* _WORK INSTRUCTIONS_
Show all lines from the records below in which the string "brown" is present.
*** MATERIAL SUPPLIED Section Begins ***
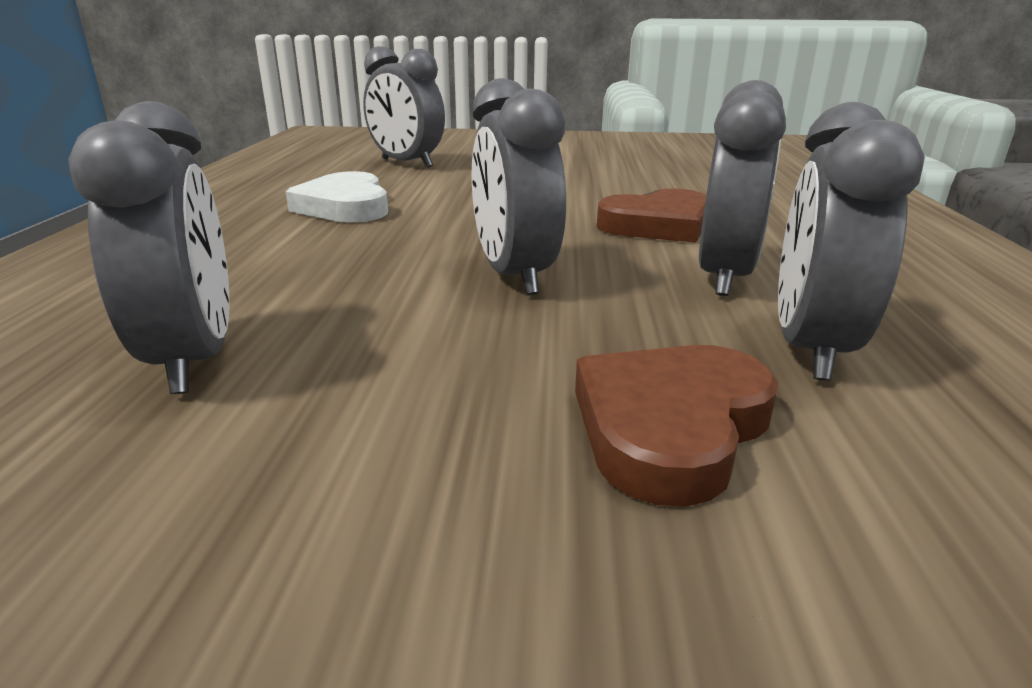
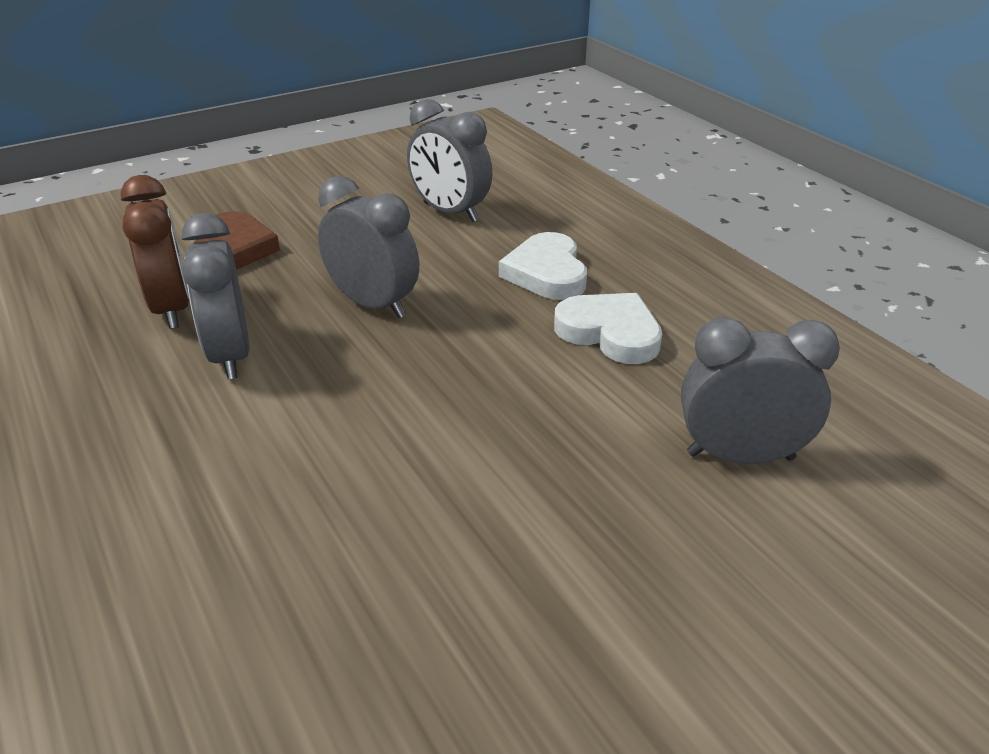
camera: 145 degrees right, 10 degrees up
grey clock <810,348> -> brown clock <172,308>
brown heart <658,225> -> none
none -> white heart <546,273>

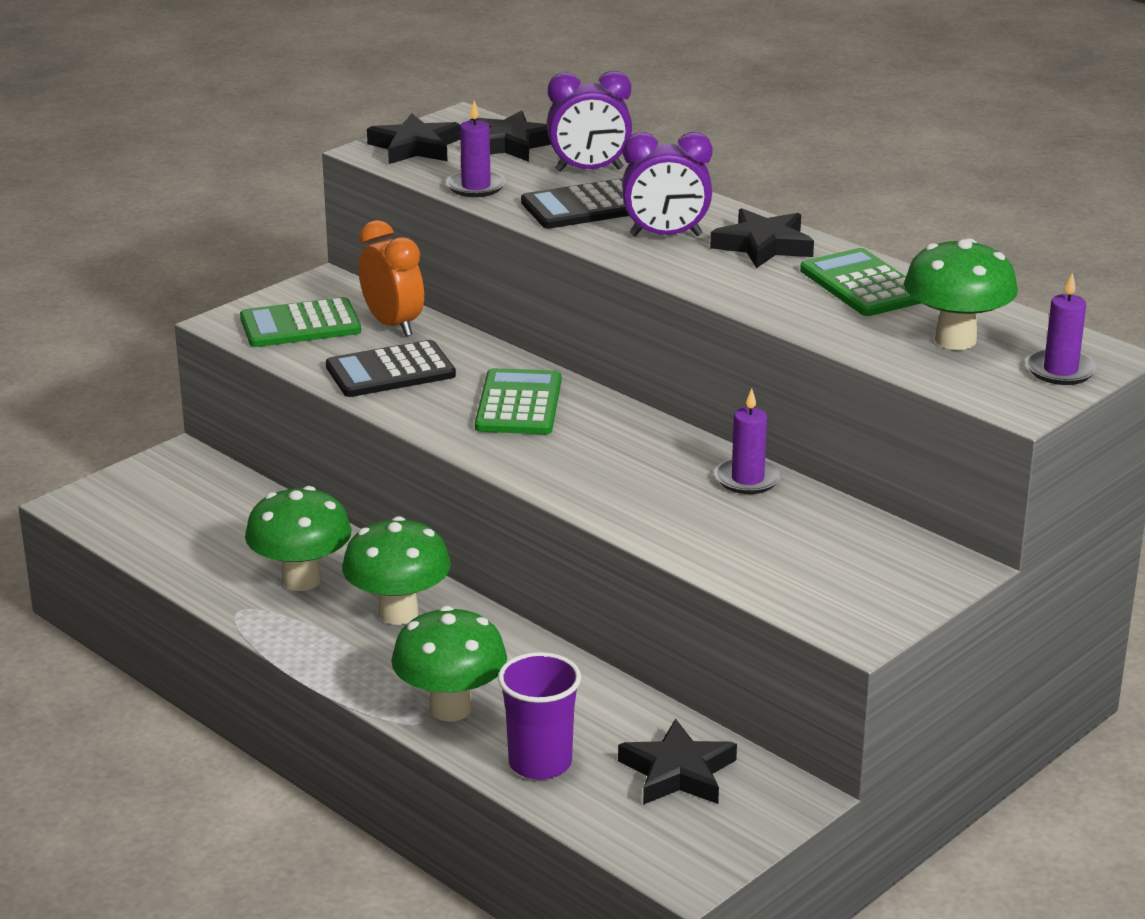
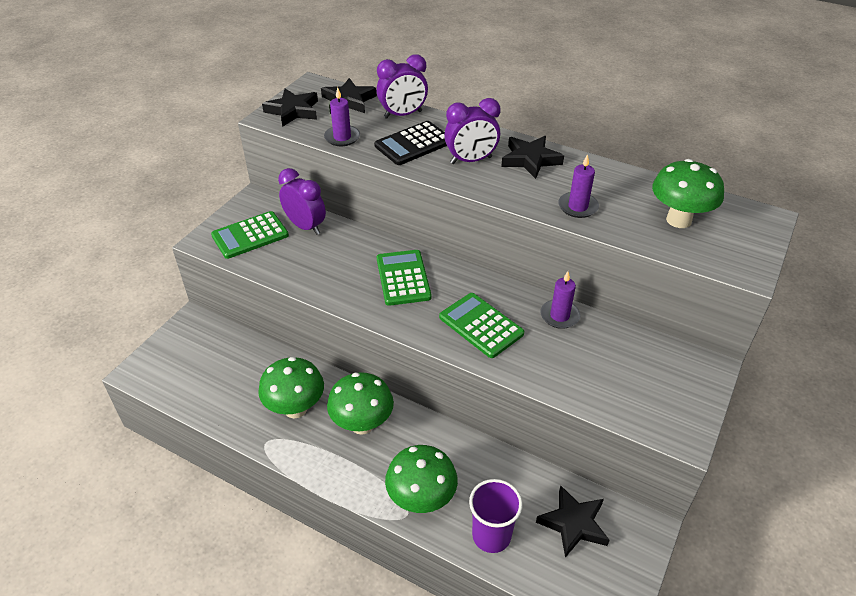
camera: 15 degrees left, 15 degrees up
orange clock <393,325> -> purple clock <305,226>
green calculator <863,285> -> green calculator <481,325>, relocated
purple candle <1060,371> -> purple candle <578,207>, relocated
black calculator <390,371> -> none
*** MATERIAL SUPPLIED Section Ends ***
* _ANSWER AREA_
grey clock <810,348> -> brown clock <172,308>
brown heart <658,225> -> none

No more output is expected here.